## Directions for this task:
Across the records that follow, count each line holding "degrees", and write only the total.

## Recorded information:
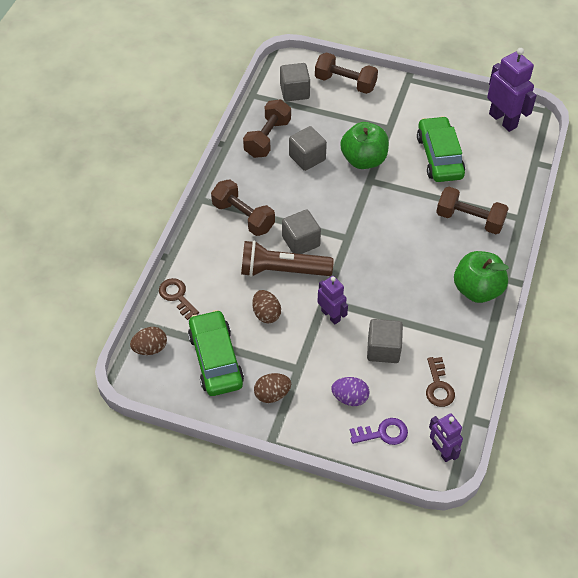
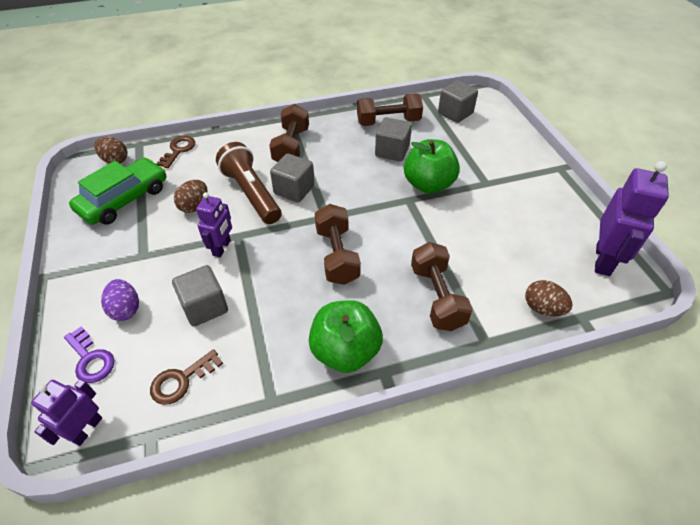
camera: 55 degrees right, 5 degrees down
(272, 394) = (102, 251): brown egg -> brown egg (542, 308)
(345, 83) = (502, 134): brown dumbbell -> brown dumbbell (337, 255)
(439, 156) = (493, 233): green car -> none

...

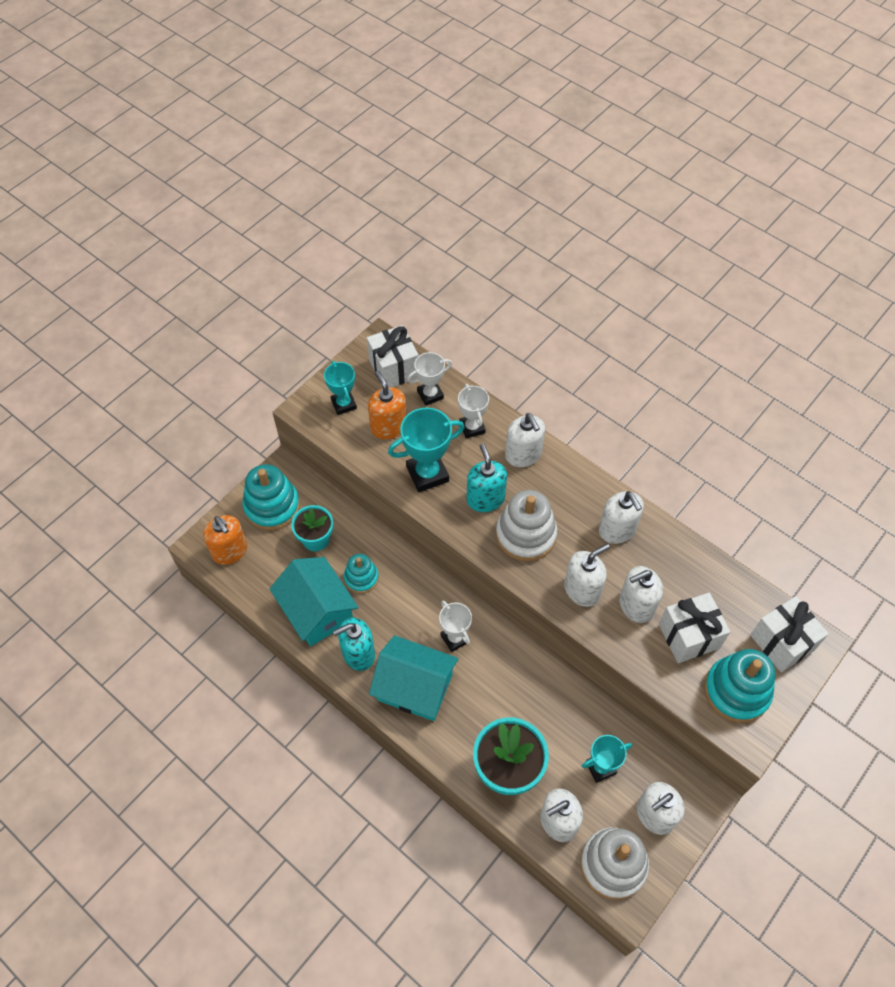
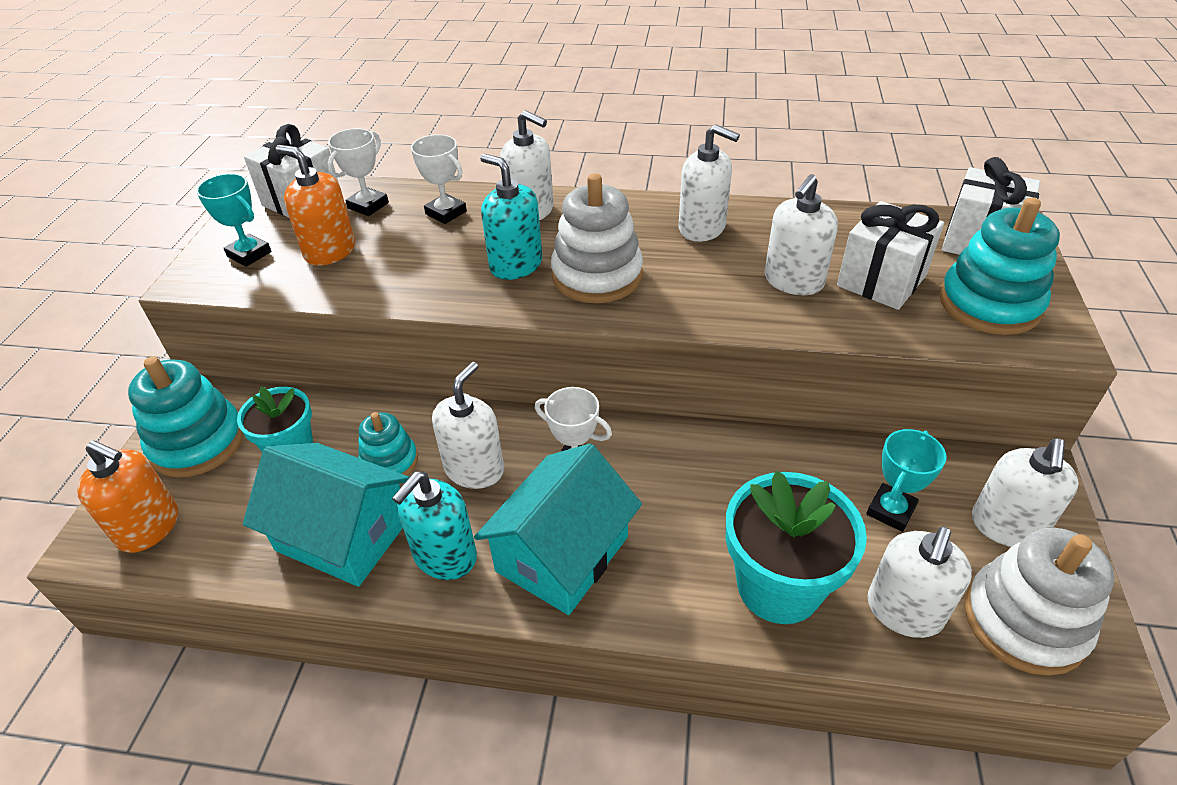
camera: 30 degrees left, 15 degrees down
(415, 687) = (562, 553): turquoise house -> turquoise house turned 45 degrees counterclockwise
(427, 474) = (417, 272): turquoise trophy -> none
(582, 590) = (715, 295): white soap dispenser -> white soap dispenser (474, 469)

## Answer below:
3